## Task goal
Say how many lines in the entries hold the word "none", and reply with that number only.

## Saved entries
╔══

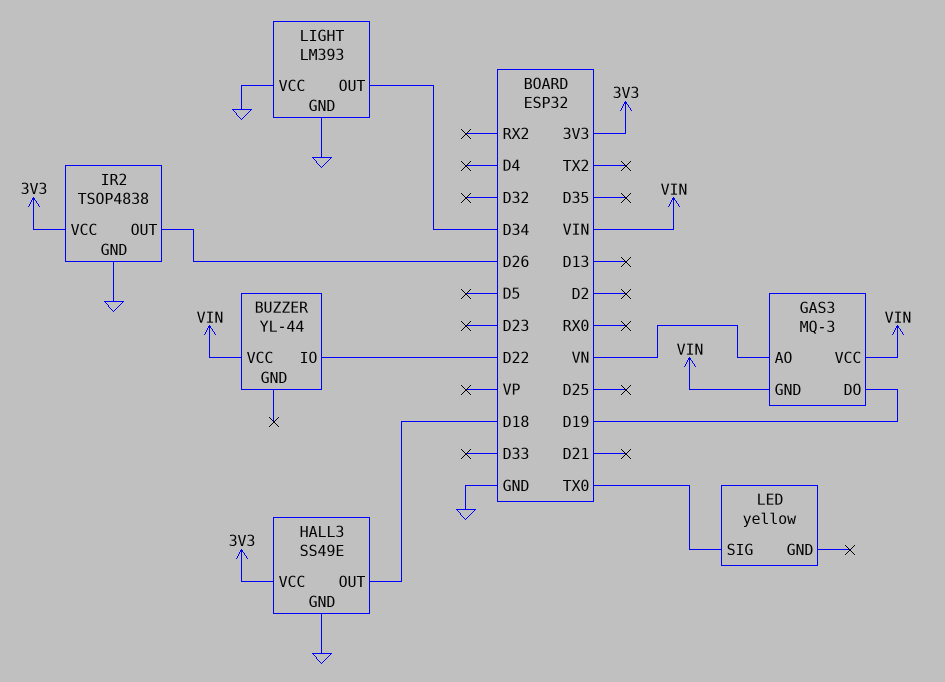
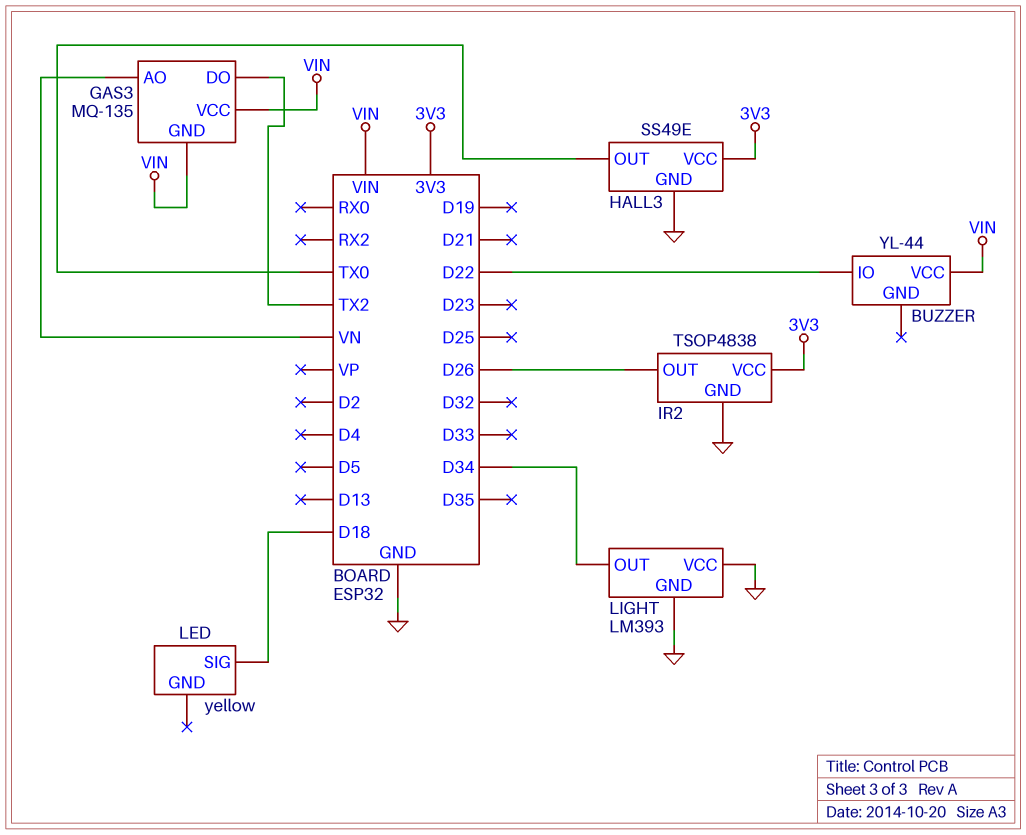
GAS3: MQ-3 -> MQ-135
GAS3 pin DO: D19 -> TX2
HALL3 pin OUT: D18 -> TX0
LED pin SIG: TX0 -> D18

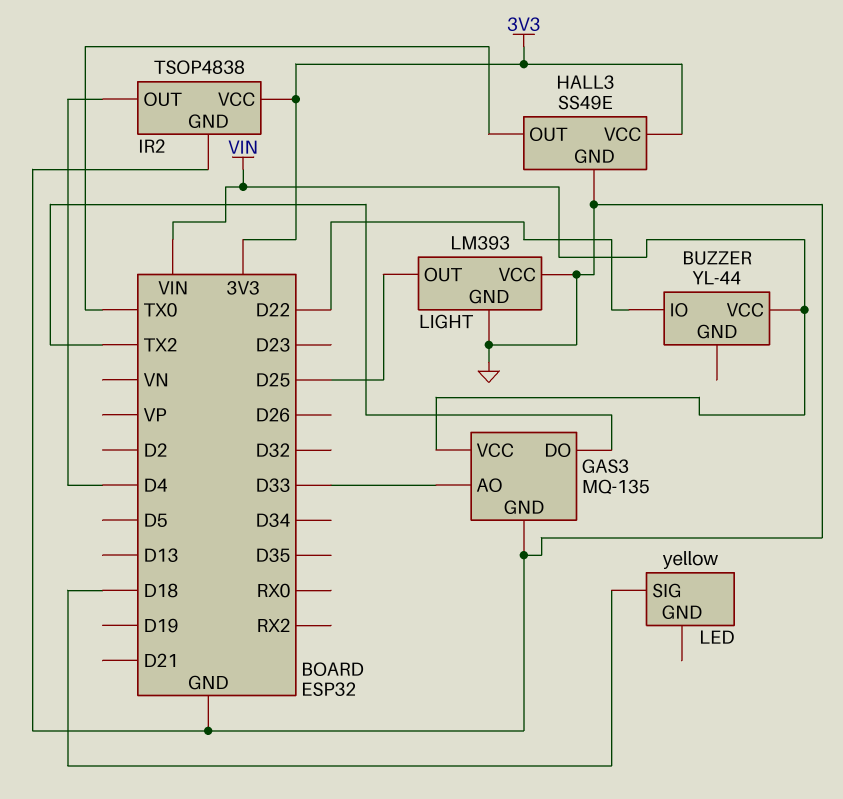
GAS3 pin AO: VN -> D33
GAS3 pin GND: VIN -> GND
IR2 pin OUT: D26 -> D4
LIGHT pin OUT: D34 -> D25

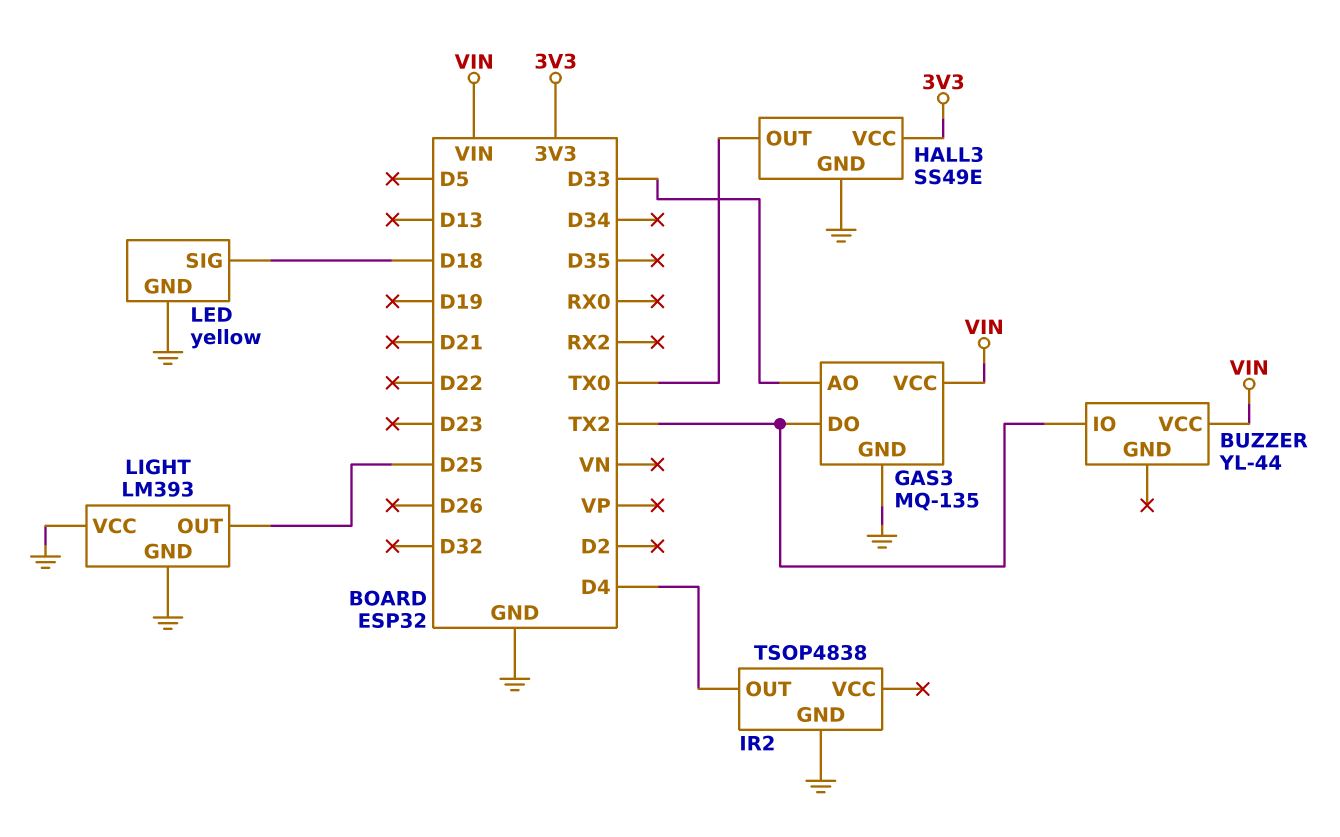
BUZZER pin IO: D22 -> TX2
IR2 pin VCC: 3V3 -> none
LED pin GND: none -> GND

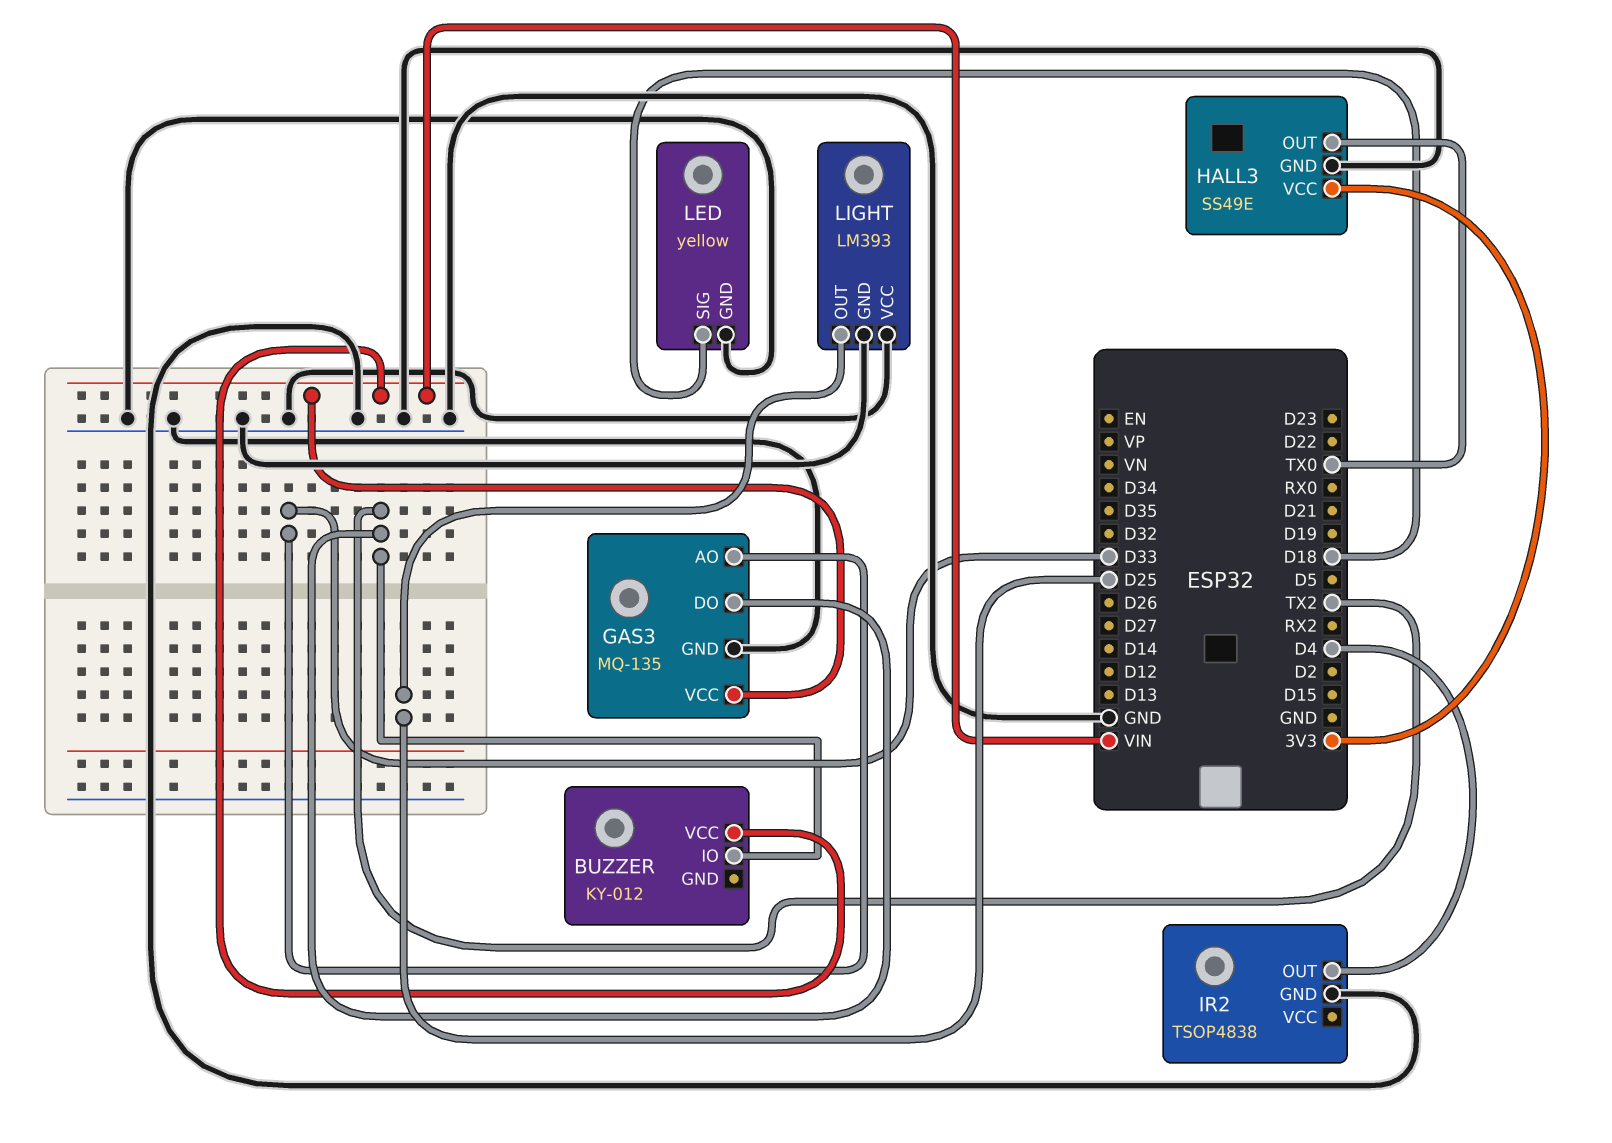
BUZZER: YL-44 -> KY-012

╚══

## Solution to this exercise
2